» Directions
Every entry must be output exactly as it was written.

(Beginning of Information supplied)

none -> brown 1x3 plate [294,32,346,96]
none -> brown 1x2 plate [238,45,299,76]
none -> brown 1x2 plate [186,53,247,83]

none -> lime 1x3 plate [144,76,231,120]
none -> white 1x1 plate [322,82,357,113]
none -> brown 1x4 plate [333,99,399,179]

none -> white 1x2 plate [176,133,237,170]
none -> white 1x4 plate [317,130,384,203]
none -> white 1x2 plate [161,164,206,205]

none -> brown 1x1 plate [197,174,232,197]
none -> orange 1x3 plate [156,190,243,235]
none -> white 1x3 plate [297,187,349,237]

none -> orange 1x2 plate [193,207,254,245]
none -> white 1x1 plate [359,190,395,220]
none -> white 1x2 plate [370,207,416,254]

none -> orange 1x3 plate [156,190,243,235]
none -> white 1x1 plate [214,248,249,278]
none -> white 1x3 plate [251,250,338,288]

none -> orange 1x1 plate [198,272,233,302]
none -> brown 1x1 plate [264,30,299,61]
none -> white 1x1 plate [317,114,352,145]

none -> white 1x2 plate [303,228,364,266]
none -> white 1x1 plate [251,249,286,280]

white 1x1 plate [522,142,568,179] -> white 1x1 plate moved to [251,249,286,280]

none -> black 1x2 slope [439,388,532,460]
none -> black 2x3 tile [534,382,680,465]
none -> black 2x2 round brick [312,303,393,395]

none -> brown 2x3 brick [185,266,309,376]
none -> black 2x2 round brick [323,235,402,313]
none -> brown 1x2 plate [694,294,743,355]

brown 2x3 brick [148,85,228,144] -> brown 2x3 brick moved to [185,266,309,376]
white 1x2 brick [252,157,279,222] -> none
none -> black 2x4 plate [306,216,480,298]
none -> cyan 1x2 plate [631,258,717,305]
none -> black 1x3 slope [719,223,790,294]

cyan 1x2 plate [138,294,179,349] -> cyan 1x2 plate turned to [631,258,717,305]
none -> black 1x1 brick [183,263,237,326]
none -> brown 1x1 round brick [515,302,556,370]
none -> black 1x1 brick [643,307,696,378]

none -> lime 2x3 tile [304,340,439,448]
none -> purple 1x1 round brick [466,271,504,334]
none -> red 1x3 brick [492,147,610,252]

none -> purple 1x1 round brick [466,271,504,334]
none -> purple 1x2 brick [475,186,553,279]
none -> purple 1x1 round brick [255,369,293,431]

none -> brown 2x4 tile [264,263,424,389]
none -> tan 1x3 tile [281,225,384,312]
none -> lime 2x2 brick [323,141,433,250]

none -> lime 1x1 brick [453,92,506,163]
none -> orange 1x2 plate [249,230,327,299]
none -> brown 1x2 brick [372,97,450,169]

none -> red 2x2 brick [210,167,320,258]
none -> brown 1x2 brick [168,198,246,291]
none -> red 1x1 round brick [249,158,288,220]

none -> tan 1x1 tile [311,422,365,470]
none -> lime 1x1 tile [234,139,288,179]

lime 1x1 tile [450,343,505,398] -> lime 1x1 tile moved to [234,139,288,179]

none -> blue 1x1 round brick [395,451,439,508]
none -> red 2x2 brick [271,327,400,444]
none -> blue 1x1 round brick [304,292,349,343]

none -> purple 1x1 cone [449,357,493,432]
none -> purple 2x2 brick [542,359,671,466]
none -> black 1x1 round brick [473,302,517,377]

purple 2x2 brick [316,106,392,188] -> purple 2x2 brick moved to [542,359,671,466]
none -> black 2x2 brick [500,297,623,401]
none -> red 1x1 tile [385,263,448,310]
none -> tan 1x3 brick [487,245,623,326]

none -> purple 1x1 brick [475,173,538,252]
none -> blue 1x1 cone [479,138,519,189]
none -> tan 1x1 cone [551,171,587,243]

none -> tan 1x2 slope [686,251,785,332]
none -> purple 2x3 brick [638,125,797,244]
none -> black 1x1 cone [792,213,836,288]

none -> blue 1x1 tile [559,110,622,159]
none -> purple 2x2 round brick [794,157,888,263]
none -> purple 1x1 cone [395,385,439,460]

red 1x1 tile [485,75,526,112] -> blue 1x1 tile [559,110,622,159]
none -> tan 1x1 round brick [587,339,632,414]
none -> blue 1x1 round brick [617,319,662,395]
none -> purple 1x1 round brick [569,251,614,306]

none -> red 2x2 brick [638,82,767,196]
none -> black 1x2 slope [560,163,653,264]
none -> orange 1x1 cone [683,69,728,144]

(End of Information supplied)

» Answer space
none -> brown 1x3 plate [294,32,346,96]
none -> brown 1x2 plate [238,45,299,76]
none -> brown 1x2 plate [186,53,247,83]

none -> lime 1x3 plate [144,76,231,120]
none -> white 1x1 plate [322,82,357,113]
none -> brown 1x4 plate [333,99,399,179]

none -> white 1x2 plate [176,133,237,170]
none -> white 1x4 plate [317,130,384,203]
none -> white 1x2 plate [161,164,206,205]

none -> brown 1x1 plate [197,174,232,197]
none -> orange 1x3 plate [156,190,243,235]
none -> white 1x3 plate [297,187,349,237]

none -> orange 1x2 plate [193,207,254,245]
none -> white 1x1 plate [359,190,395,220]
none -> white 1x2 plate [370,207,416,254]

none -> orange 1x3 plate [156,190,243,235]
none -> white 1x1 plate [214,248,249,278]
none -> white 1x3 plate [251,250,338,288]

none -> orange 1x1 plate [198,272,233,302]
none -> brown 1x1 plate [264,30,299,61]
none -> white 1x1 plate [317,114,352,145]

none -> white 1x2 plate [303,228,364,266]
none -> white 1x1 plate [251,249,286,280]

white 1x1 plate [522,142,568,179] -> white 1x1 plate moved to [251,249,286,280]

none -> black 1x2 slope [439,388,532,460]
none -> black 2x3 tile [534,382,680,465]
none -> black 2x2 round brick [312,303,393,395]

none -> brown 2x3 brick [185,266,309,376]
none -> black 2x2 round brick [323,235,402,313]
none -> brown 1x2 plate [694,294,743,355]

brown 2x3 brick [148,85,228,144] -> brown 2x3 brick moved to [185,266,309,376]
white 1x2 brick [252,157,279,222] -> none
none -> black 2x4 plate [306,216,480,298]
none -> cyan 1x2 plate [631,258,717,305]
none -> black 1x3 slope [719,223,790,294]

cyan 1x2 plate [138,294,179,349] -> cyan 1x2 plate turned to [631,258,717,305]
none -> black 1x1 brick [183,263,237,326]
none -> brown 1x1 round brick [515,302,556,370]
none -> black 1x1 brick [643,307,696,378]

none -> lime 2x3 tile [304,340,439,448]
none -> purple 1x1 round brick [466,271,504,334]
none -> red 1x3 brick [492,147,610,252]

none -> purple 1x1 round brick [466,271,504,334]
none -> purple 1x2 brick [475,186,553,279]
none -> purple 1x1 round brick [255,369,293,431]

none -> brown 2x4 tile [264,263,424,389]
none -> tan 1x3 tile [281,225,384,312]
none -> lime 2x2 brick [323,141,433,250]

none -> lime 1x1 brick [453,92,506,163]
none -> orange 1x2 plate [249,230,327,299]
none -> brown 1x2 brick [372,97,450,169]

none -> red 2x2 brick [210,167,320,258]
none -> brown 1x2 brick [168,198,246,291]
none -> red 1x1 round brick [249,158,288,220]

none -> tan 1x1 tile [311,422,365,470]
none -> lime 1x1 tile [234,139,288,179]

lime 1x1 tile [450,343,505,398] -> lime 1x1 tile moved to [234,139,288,179]

none -> blue 1x1 round brick [395,451,439,508]
none -> red 2x2 brick [271,327,400,444]
none -> blue 1x1 round brick [304,292,349,343]

none -> purple 1x1 cone [449,357,493,432]
none -> purple 2x2 brick [542,359,671,466]
none -> black 1x1 round brick [473,302,517,377]

purple 2x2 brick [316,106,392,188] -> purple 2x2 brick moved to [542,359,671,466]
none -> black 2x2 brick [500,297,623,401]
none -> red 1x1 tile [385,263,448,310]
none -> tan 1x3 brick [487,245,623,326]

none -> purple 1x1 brick [475,173,538,252]
none -> blue 1x1 cone [479,138,519,189]
none -> tan 1x1 cone [551,171,587,243]

none -> tan 1x2 slope [686,251,785,332]
none -> purple 2x3 brick [638,125,797,244]
none -> black 1x1 cone [792,213,836,288]

none -> blue 1x1 tile [559,110,622,159]
none -> purple 2x2 round brick [794,157,888,263]
none -> purple 1x1 cone [395,385,439,460]

red 1x1 tile [485,75,526,112] -> blue 1x1 tile [559,110,622,159]
none -> tan 1x1 round brick [587,339,632,414]
none -> blue 1x1 round brick [617,319,662,395]
none -> purple 1x1 round brick [569,251,614,306]

none -> red 2x2 brick [638,82,767,196]
none -> black 1x2 slope [560,163,653,264]
none -> orange 1x1 cone [683,69,728,144]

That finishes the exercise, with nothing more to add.